==== EXTRACTED ENTRIES

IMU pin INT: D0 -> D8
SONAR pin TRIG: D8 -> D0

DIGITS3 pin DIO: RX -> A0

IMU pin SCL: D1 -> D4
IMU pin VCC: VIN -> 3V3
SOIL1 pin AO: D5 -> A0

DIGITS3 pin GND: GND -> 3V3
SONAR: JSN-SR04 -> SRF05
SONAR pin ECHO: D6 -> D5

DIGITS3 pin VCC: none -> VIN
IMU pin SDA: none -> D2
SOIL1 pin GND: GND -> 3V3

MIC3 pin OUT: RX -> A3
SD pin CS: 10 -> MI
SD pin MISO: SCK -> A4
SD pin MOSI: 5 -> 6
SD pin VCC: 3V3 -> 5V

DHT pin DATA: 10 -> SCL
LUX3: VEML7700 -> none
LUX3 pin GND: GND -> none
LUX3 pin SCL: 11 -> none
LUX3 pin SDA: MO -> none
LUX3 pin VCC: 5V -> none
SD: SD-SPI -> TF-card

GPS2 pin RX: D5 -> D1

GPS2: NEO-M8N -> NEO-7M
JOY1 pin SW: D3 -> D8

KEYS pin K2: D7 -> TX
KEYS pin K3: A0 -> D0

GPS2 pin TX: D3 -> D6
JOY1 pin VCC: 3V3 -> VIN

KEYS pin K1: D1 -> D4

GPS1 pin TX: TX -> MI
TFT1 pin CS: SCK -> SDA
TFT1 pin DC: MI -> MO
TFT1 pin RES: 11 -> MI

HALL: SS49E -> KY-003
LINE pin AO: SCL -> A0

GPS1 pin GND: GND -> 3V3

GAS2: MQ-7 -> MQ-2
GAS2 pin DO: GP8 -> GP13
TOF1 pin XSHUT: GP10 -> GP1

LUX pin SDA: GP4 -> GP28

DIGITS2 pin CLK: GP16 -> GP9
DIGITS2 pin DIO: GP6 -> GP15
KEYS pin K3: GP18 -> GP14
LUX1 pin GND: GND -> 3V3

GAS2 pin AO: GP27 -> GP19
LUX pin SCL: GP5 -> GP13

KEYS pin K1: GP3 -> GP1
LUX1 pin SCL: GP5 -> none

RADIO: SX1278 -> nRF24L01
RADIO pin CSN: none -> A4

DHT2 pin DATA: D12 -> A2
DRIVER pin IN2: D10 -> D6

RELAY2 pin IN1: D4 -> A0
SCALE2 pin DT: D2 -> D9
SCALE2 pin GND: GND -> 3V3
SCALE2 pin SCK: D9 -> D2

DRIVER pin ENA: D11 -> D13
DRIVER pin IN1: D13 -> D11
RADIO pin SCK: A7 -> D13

========

WHAT IS REQUIRED
Reply with nothing but the number of lines in the entries that include "SONAR".

EXERCISE RESPONSE
3